> **REQUIRED WORK**:
Take the lines below beginning at the line that has "brown light bulb: 4 -> 0" and stopping after the line that has "white phone: 3 -> 0", and print them exactly as they are, with no other lines.
[SUPPLIED RECORDS — start]
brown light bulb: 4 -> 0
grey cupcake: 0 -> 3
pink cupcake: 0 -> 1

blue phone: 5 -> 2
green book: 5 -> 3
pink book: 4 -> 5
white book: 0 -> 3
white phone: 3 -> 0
[SUPPLIED RECORDS — finish]
[SUPPLIED RECORDS — start]
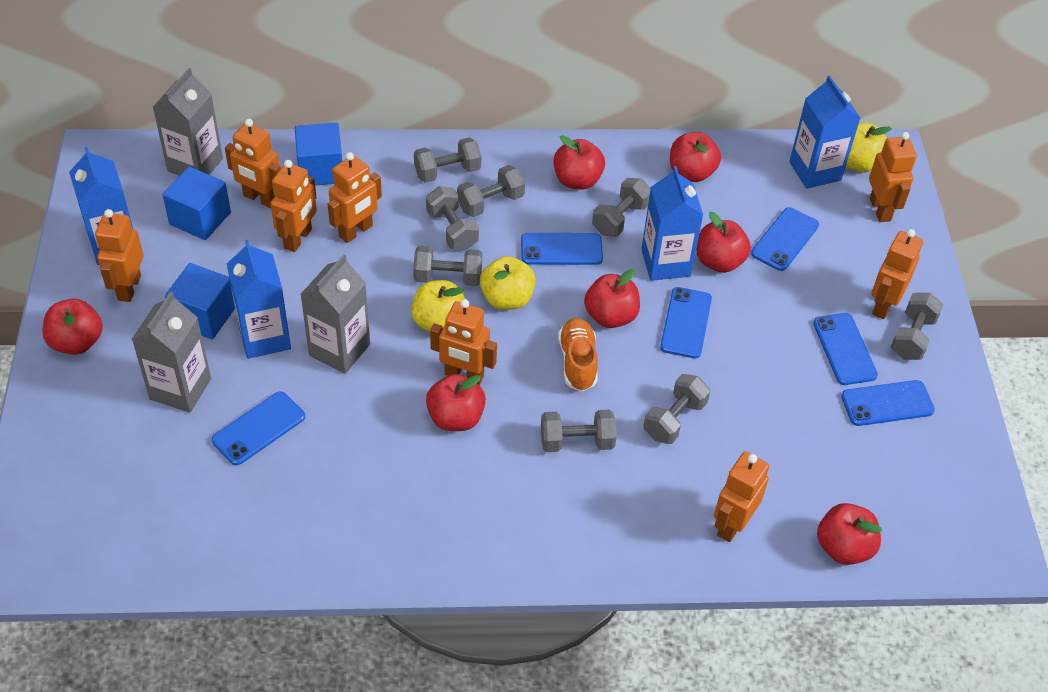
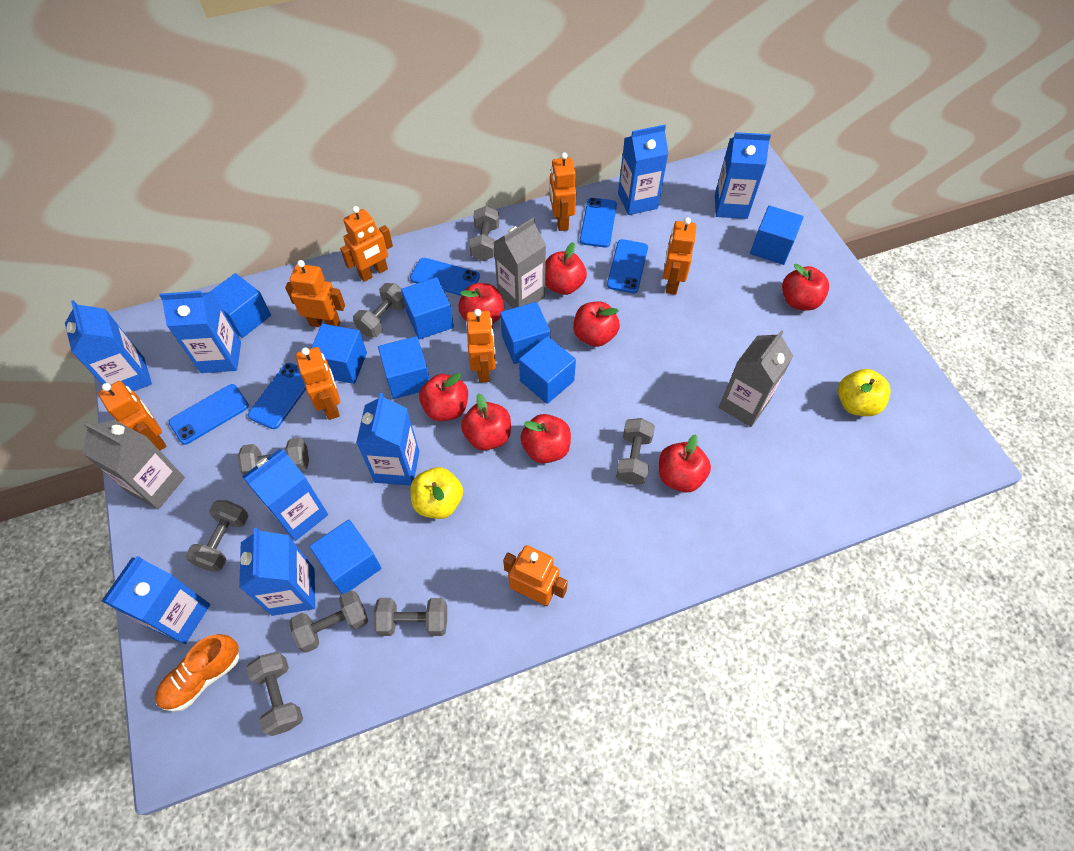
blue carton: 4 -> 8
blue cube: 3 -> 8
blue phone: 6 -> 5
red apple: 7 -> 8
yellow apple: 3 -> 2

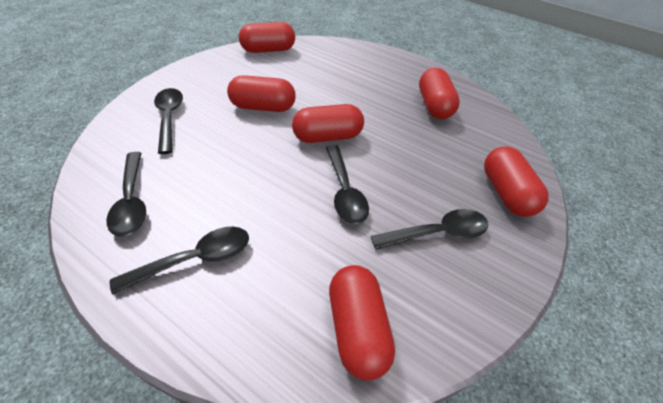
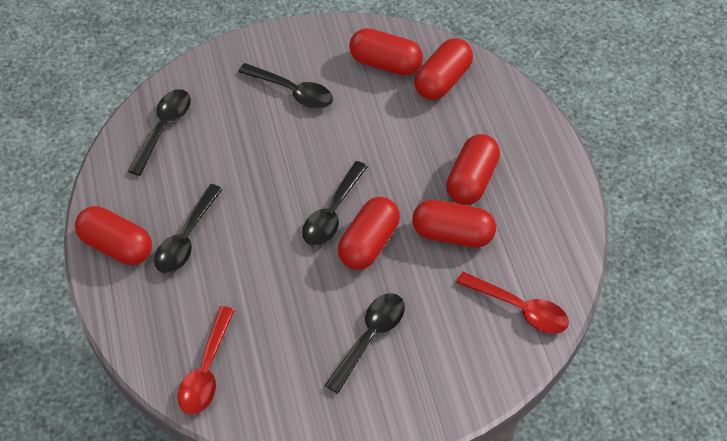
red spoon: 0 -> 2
[SUPPLIED RECORDS — finish]
> **TASK RESULT**:
brown light bulb: 4 -> 0
grey cupcake: 0 -> 3
pink cupcake: 0 -> 1

blue phone: 5 -> 2
green book: 5 -> 3
pink book: 4 -> 5
white book: 0 -> 3
white phone: 3 -> 0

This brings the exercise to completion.